#### PROBLEM TO SOLVE:
Retype the data exactly, skipping any picture in it.

#### PROVIDED MATERIAL:

━━━━

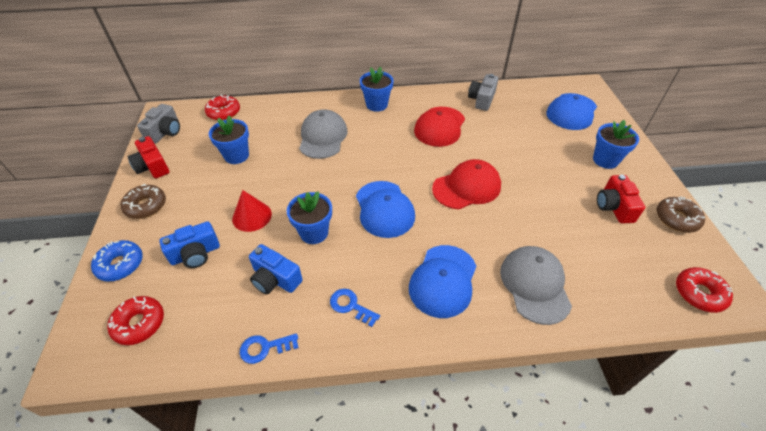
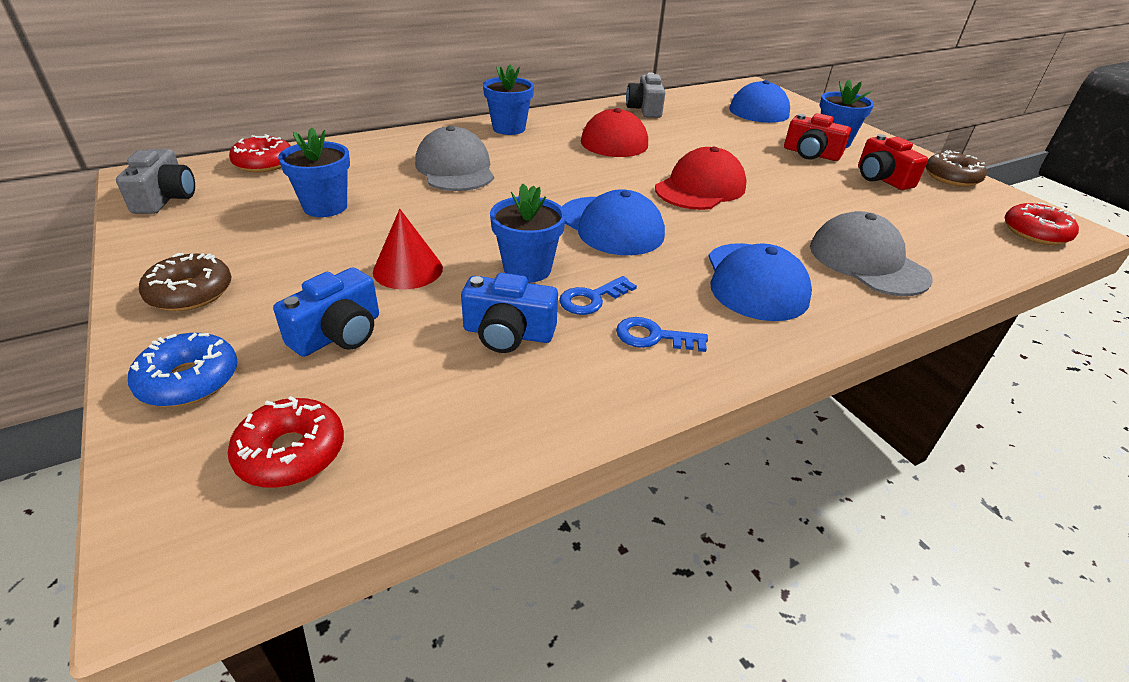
camera: 25 degrees left, 10 degrees down
red camera [127,136,169,179] -> red camera moved to [784,113,851,161]
blue key [240,333,299,364] -> blue key moved to [559,276,637,315]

━━━━

#### RESULT:
camera: 25 degrees left, 10 degrees down
red camera [127,136,169,179] -> red camera moved to [784,113,851,161]
blue key [240,333,299,364] -> blue key moved to [559,276,637,315]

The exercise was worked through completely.